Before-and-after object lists
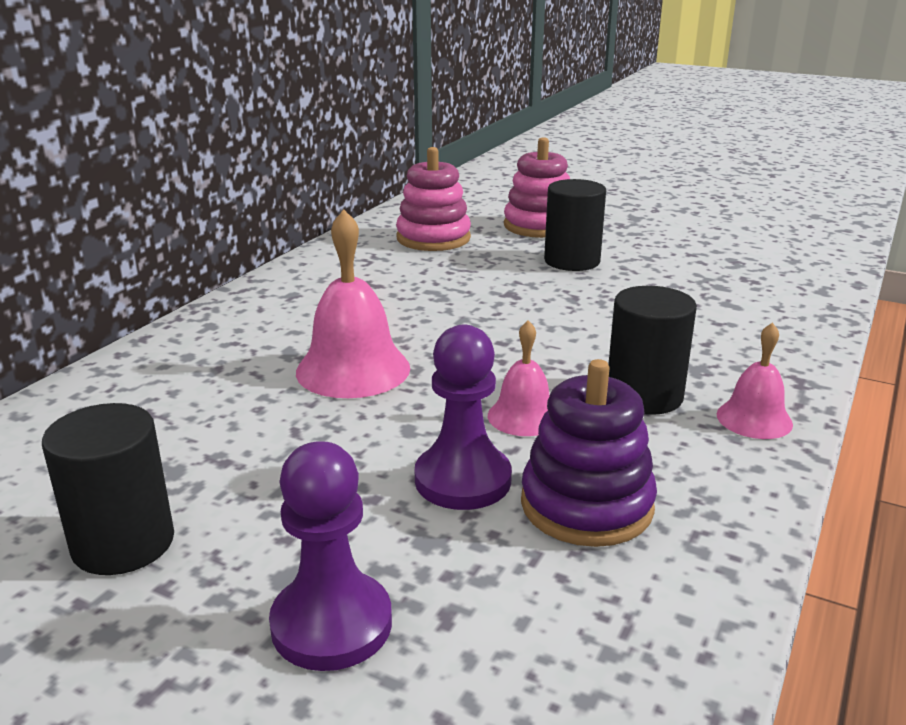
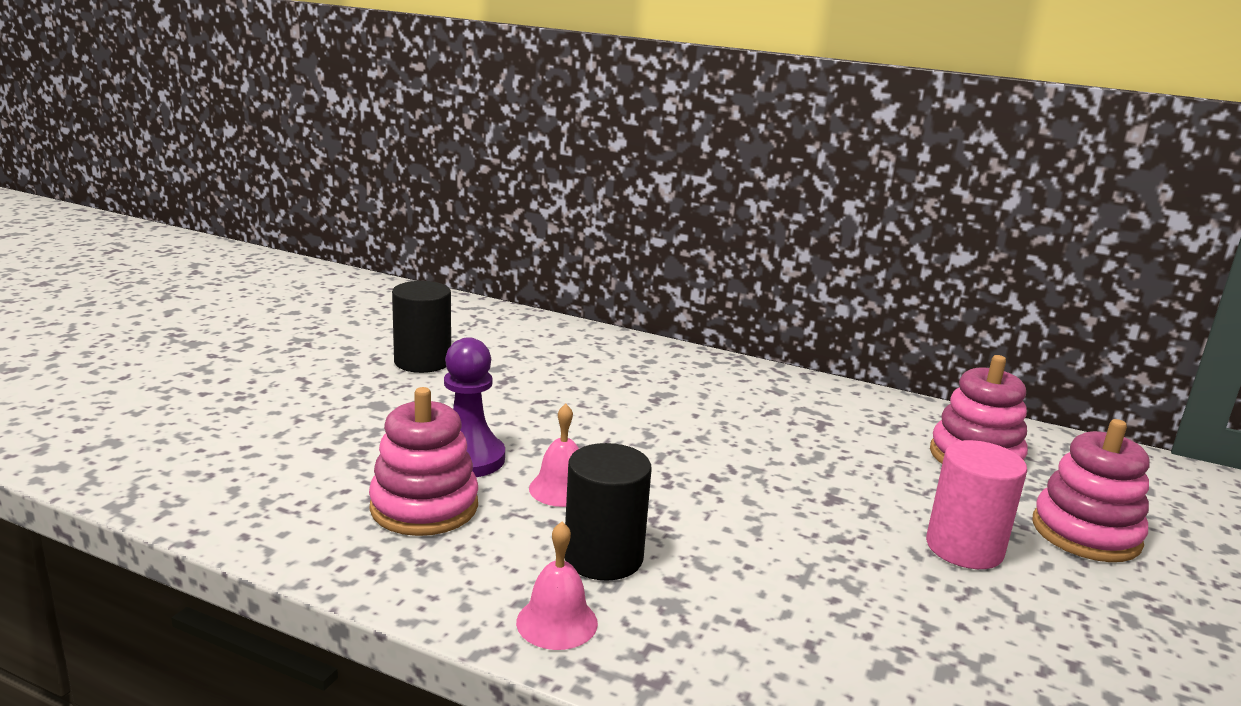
camera: 85 degrees right, 5 degrees down
(331, 624) = (331, 417): purple pawn -> none
(353, 369) = (637, 418): pink bell -> none
(572, 261) = (964, 548): black cylinder -> pink cylinder
(586, 505) = (424, 507): purple stacking toy -> pink stacking toy

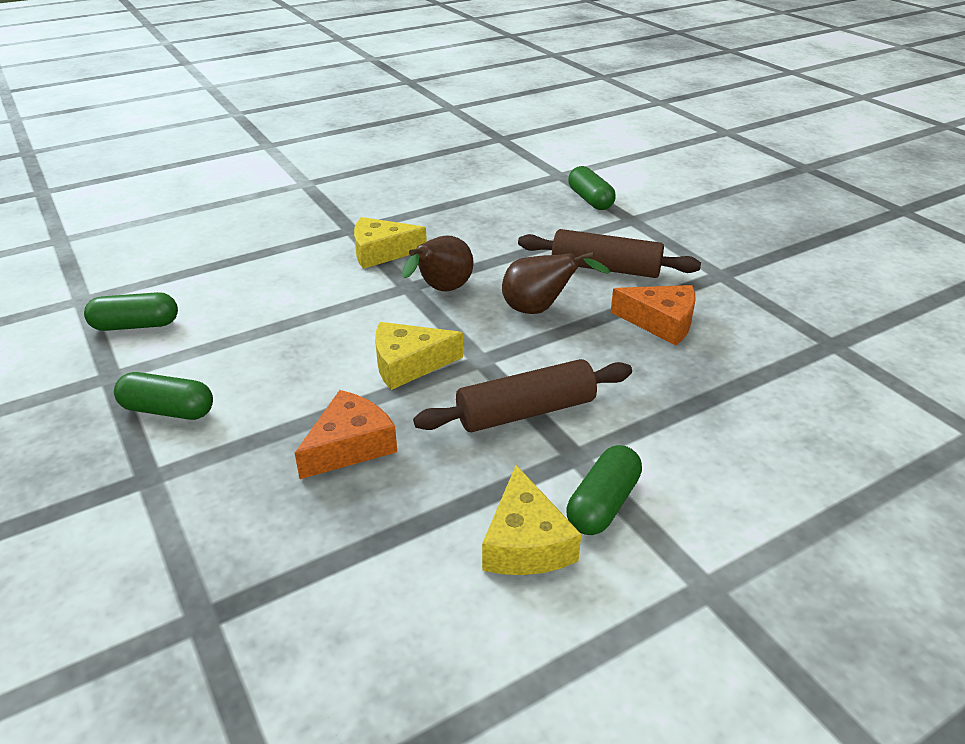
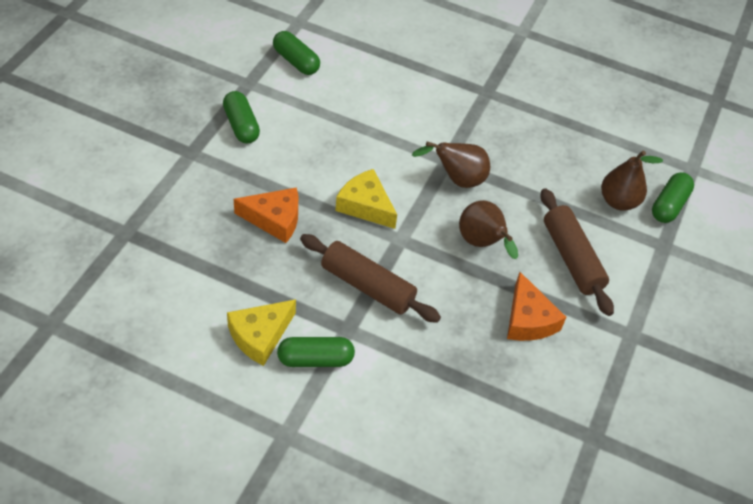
camera: 50 degrees right, 15 degrees up
(381, 252) = (473, 124): yellow cheese -> none
(562, 219) = (618, 202): none -> brown pear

• _Requirement_
Omit the pictures, then extract verbatim only those lines that fall between the line containing "(353, 369) = (637, 418): pink bell -> none" and the final line of the records above, both included.

• _Output for this exercise_
(353, 369) = (637, 418): pink bell -> none
(572, 261) = (964, 548): black cylinder -> pink cylinder
(586, 505) = (424, 507): purple stacking toy -> pink stacking toy

camera: 50 degrees right, 15 degrees up
(381, 252) = (473, 124): yellow cheese -> none
(562, 219) = (618, 202): none -> brown pear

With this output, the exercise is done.